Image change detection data
::::::::

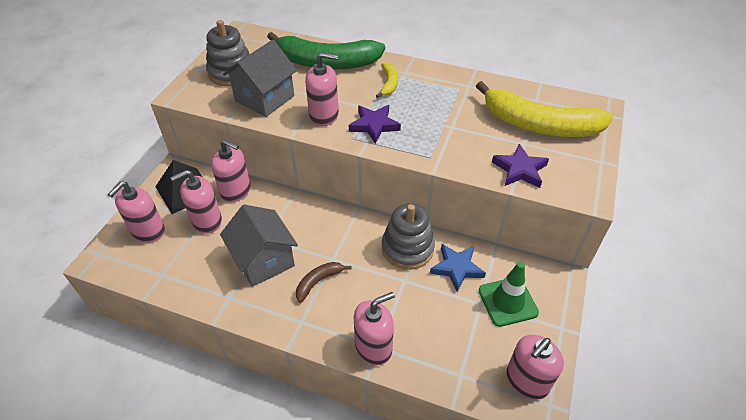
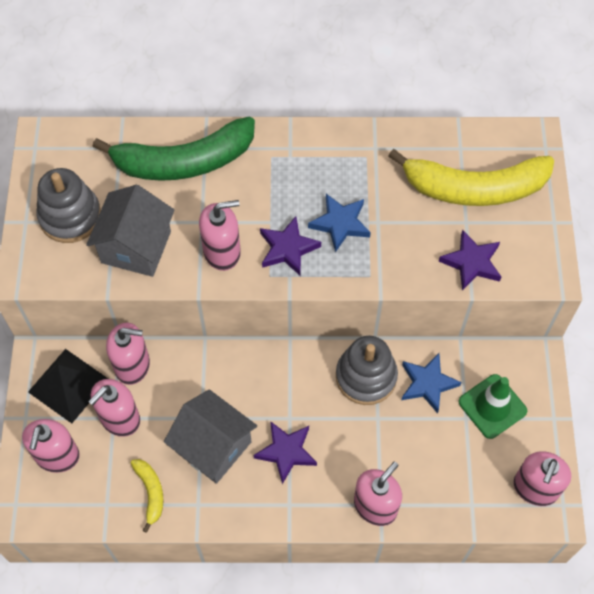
camera: 20 degrees left, 15 degrees up
(318, 282) = (286, 452): brown banana -> purple star
(389, 84) = (278, 175): yellow banana -> yellow banana (150, 492)
(422, 121) = (340, 223): none -> blue star

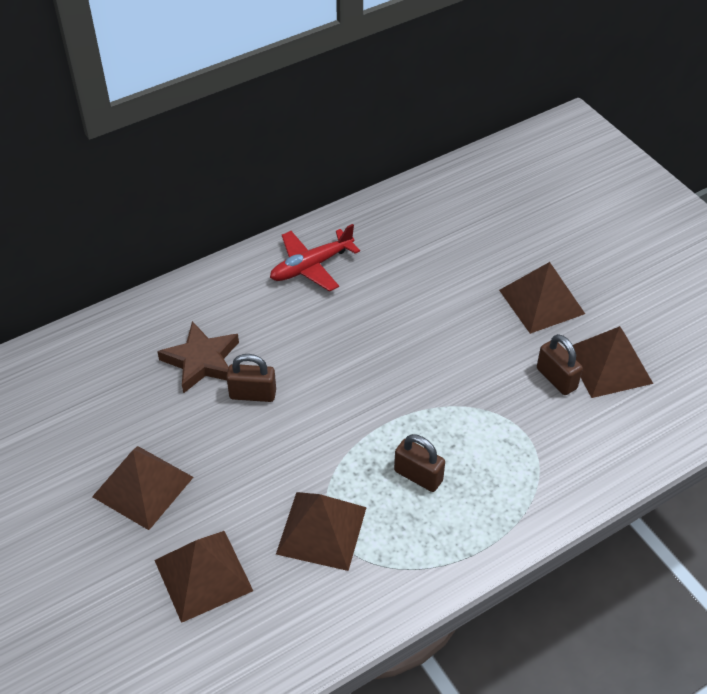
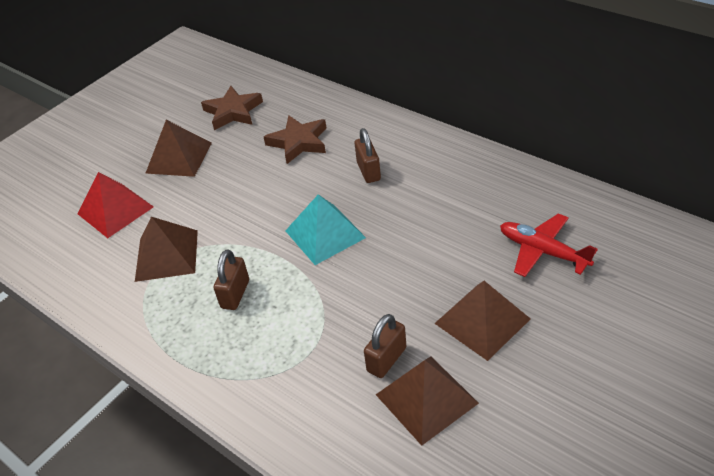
camera: 75 degrees right, 5 degrees down
(88, 410) = (233, 112): none -> brown star
(203, 575) = (115, 210): brown pyramid -> red pyramid
(253, 394) = (279, 177): brown padlock -> brown padlock (368, 171)
(311, 266) = (427, 161): red plane -> red plane (542, 251)
(371, 378) = (325, 234): none -> turquoise pyramid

::::::::

# To do
Return every entry word for word, but drop any pictures.

# Task result
camera: 20 degrees left, 15 degrees up
(318, 282) = (286, 452): brown banana -> purple star
(389, 84) = (278, 175): yellow banana -> yellow banana (150, 492)
(422, 121) = (340, 223): none -> blue star

camera: 75 degrees right, 5 degrees down
(88, 410) = (233, 112): none -> brown star
(203, 575) = (115, 210): brown pyramid -> red pyramid
(253, 394) = (279, 177): brown padlock -> brown padlock (368, 171)
(311, 266) = (427, 161): red plane -> red plane (542, 251)
(371, 378) = (325, 234): none -> turquoise pyramid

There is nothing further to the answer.